Task objective: Print the entries in full, word for word, but not the pictures.

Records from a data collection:
*****
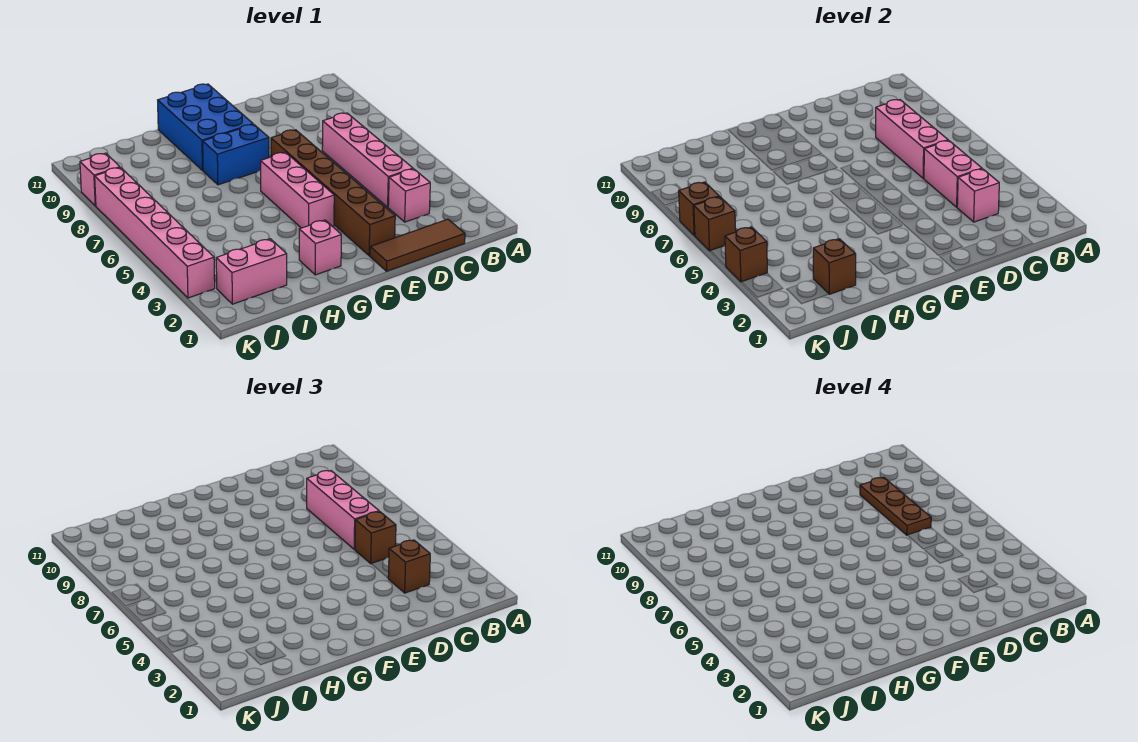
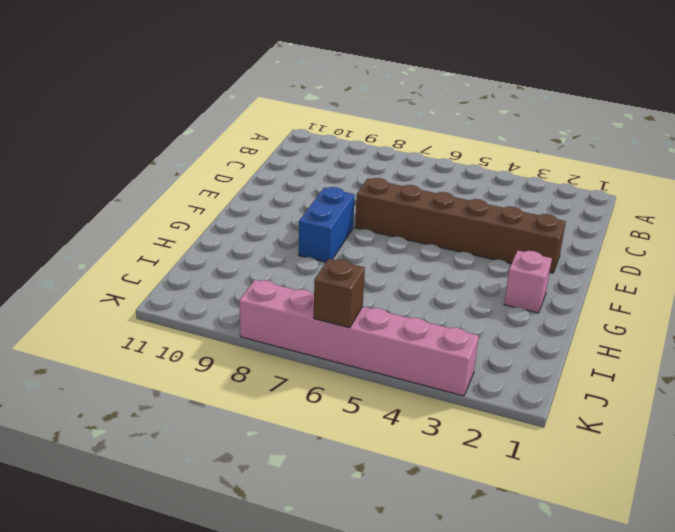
none -> brown tile C1:E1 level 1
none -> pink brick C3 level 1
none -> pink brick C4:C7 level 1

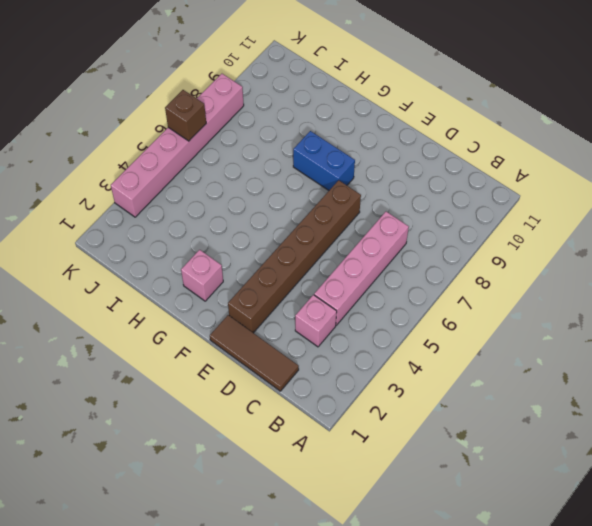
none -> pink brick F4:F6 level 1
none -> blue brick F9:G11 level 1
none -> pink brick I2:J2 level 1

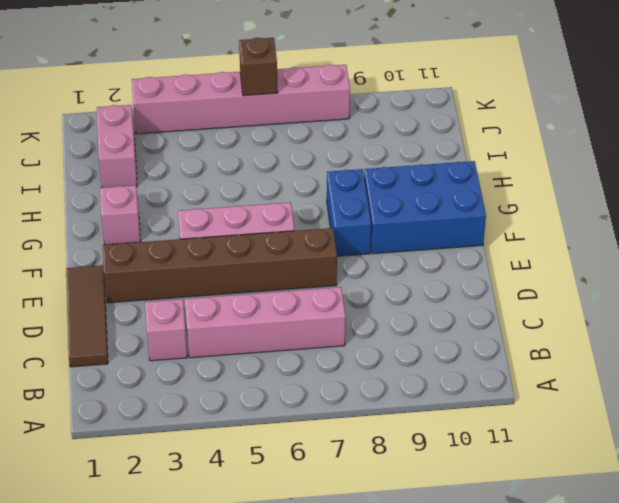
none -> pink brick K9 level 1
none -> pink brick C3 level 2
none -> pink brick C4:C5 level 2

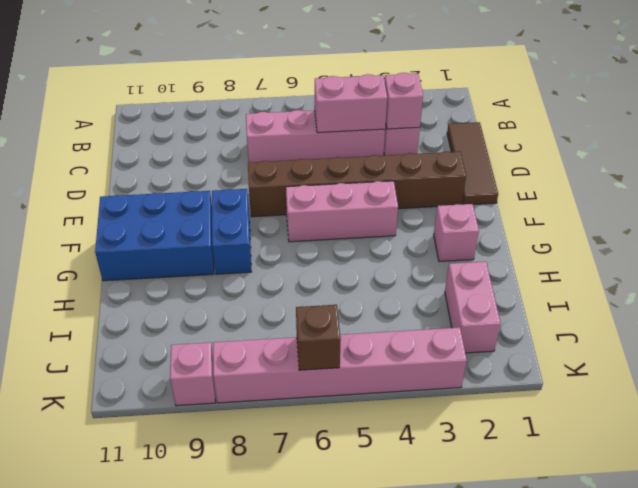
none -> pink brick C6:C8 level 2
none -> brown brick I2 level 2
none -> brown brick K4 level 2

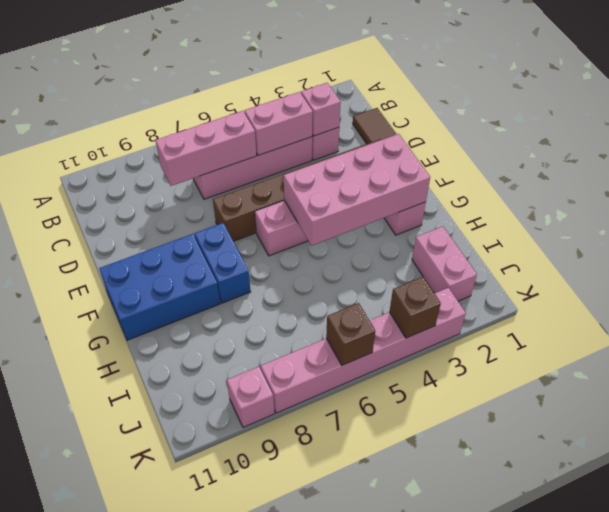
pink brick F2:G5 level 2 -> none
none -> brown brick I2 level 2
none -> brown brick K7 level 2
none -> brown brick C3 level 3

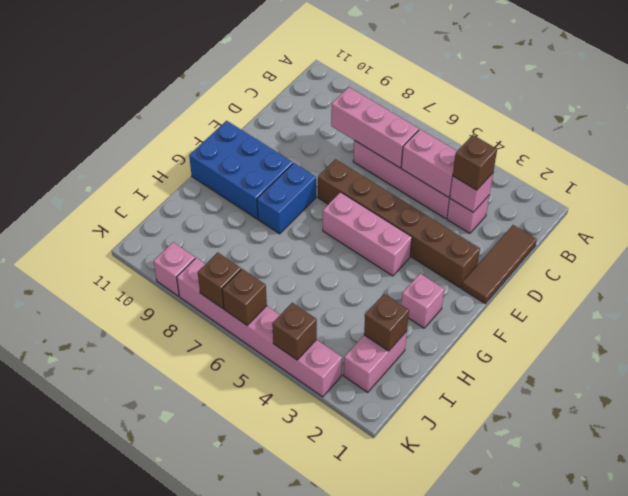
none -> brown brick C5 level 3
none -> pink brick C6:C8 level 3
none -> brown plate C7:C9 level 4

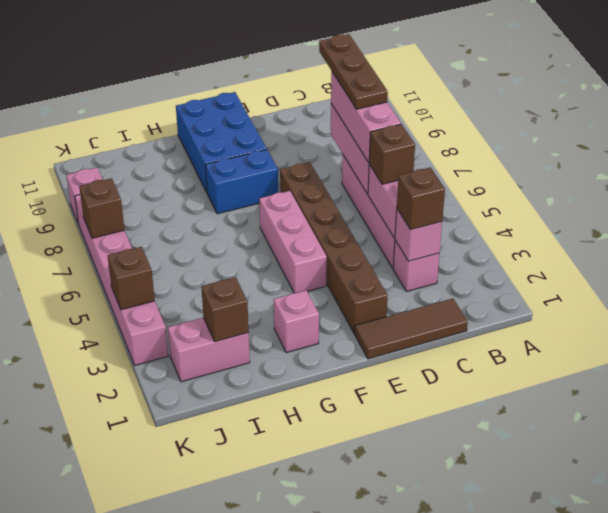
none -> brown brick K6 level 2

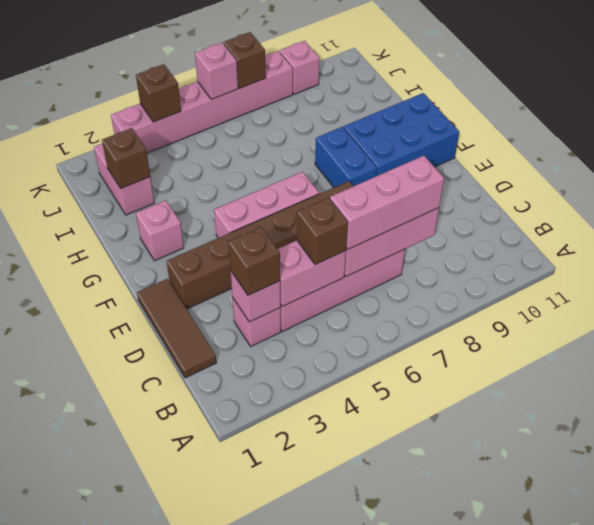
pink brick K6 level 2 -> brown brick K6 level 2
none -> brown plate C7:C9 level 4

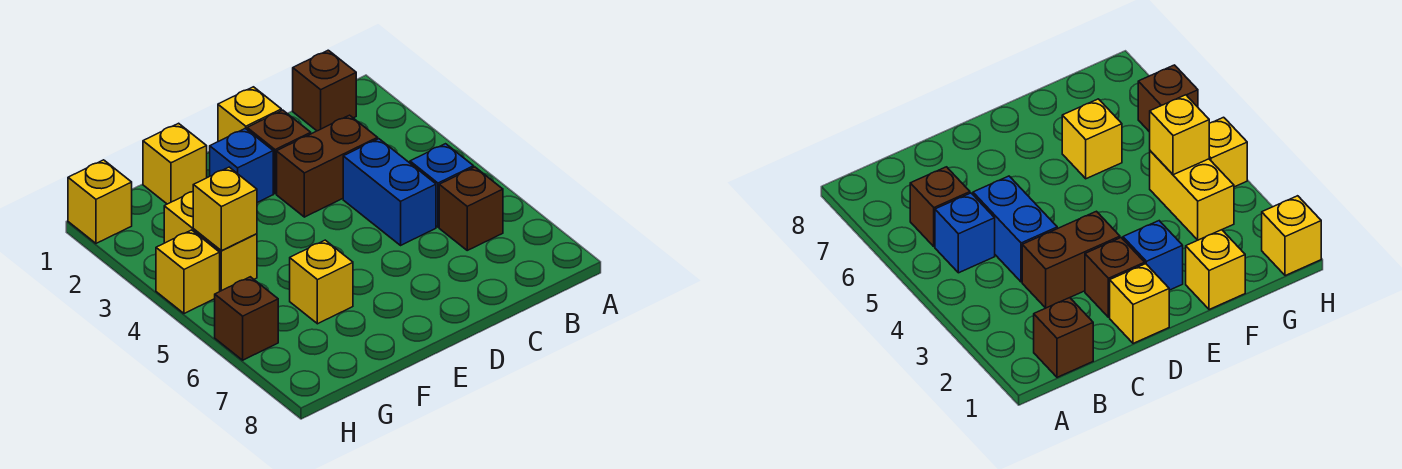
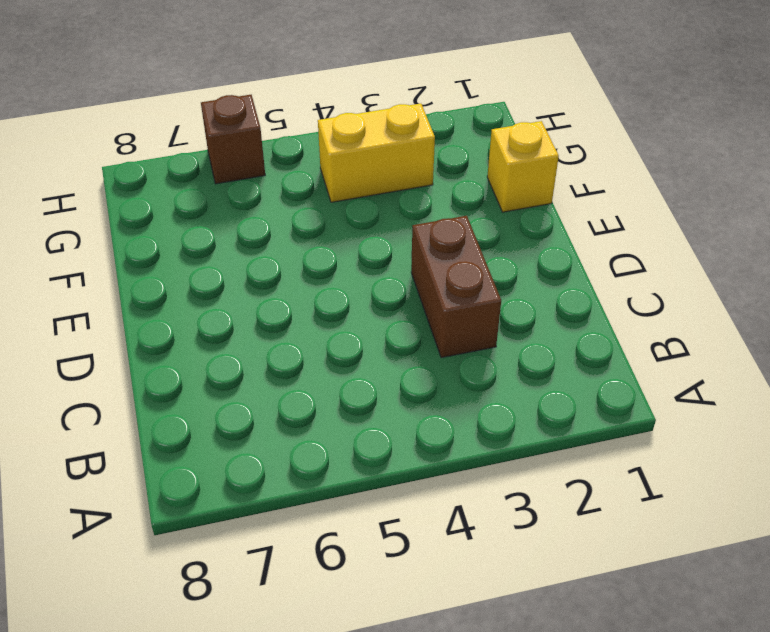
none -> brown brick B1 level 1
none -> blue brick B5 level 1
none -> brown brick B6 level 1

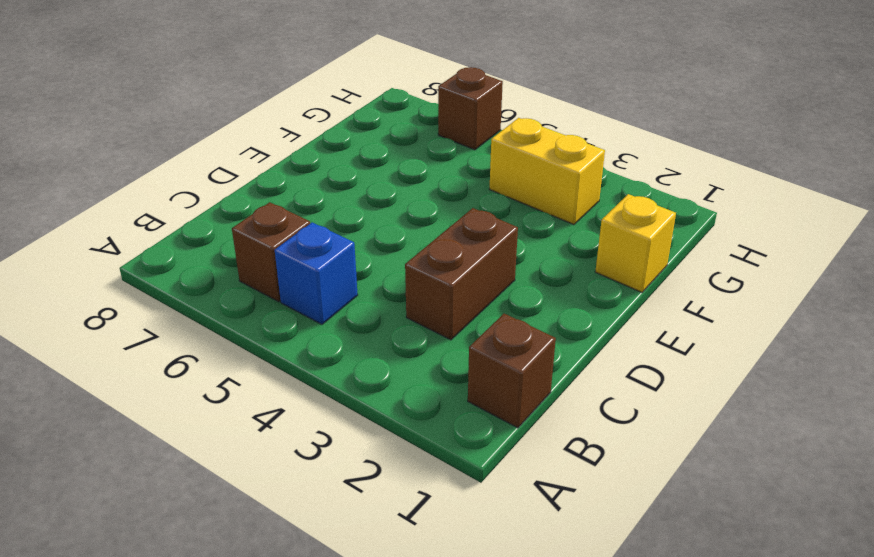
none -> blue brick C4:C5 level 1
none -> yellow brick D1 level 1
none -> brown brick D2 level 1

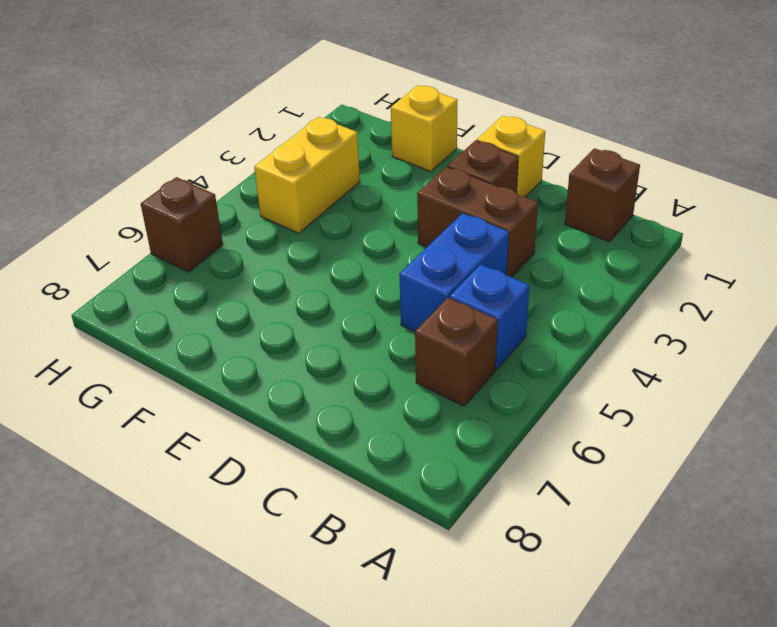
none -> blue brick E2 level 1
none -> yellow brick F6 level 1
none -> yellow brick H1 level 1

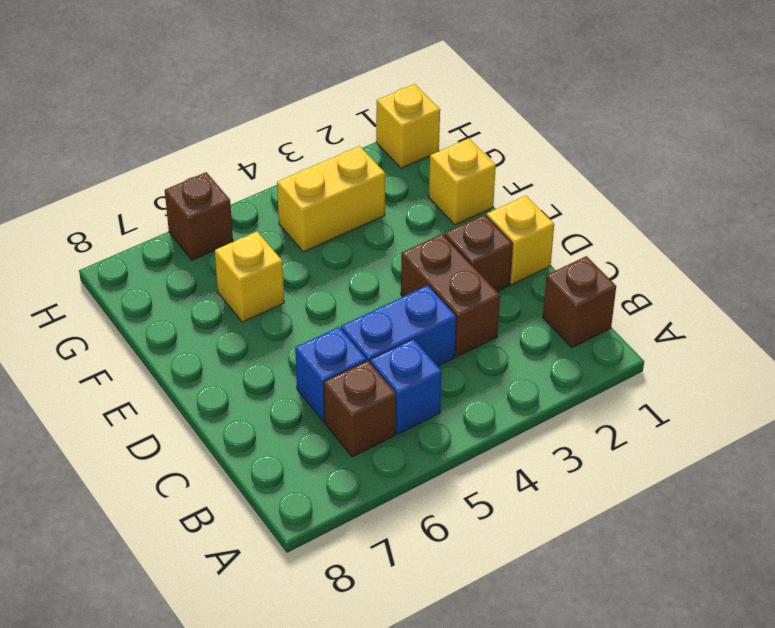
blue brick C6 level 1 -> blue brick E2 level 1
none -> yellow brick H4 level 1
none -> yellow brick G4 level 2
*****
Exercise solution:
none -> brown tile C1:E1 level 1
none -> pink brick C3 level 1
none -> pink brick C4:C7 level 1

none -> pink brick F4:F6 level 1
none -> blue brick F9:G11 level 1
none -> pink brick I2:J2 level 1

none -> pink brick K9 level 1
none -> pink brick C3 level 2
none -> pink brick C4:C5 level 2

none -> pink brick C6:C8 level 2
none -> brown brick I2 level 2
none -> brown brick K4 level 2

pink brick F2:G5 level 2 -> none
none -> brown brick I2 level 2
none -> brown brick K7 level 2
none -> brown brick C3 level 3

none -> brown brick C5 level 3
none -> pink brick C6:C8 level 3
none -> brown plate C7:C9 level 4

none -> brown brick K6 level 2

pink brick K6 level 2 -> brown brick K6 level 2
none -> brown plate C7:C9 level 4

none -> brown brick B1 level 1
none -> blue brick B5 level 1
none -> brown brick B6 level 1

none -> blue brick C4:C5 level 1
none -> yellow brick D1 level 1
none -> brown brick D2 level 1

none -> blue brick E2 level 1
none -> yellow brick F6 level 1
none -> yellow brick H1 level 1

blue brick C6 level 1 -> blue brick E2 level 1
none -> yellow brick H4 level 1
none -> yellow brick G4 level 2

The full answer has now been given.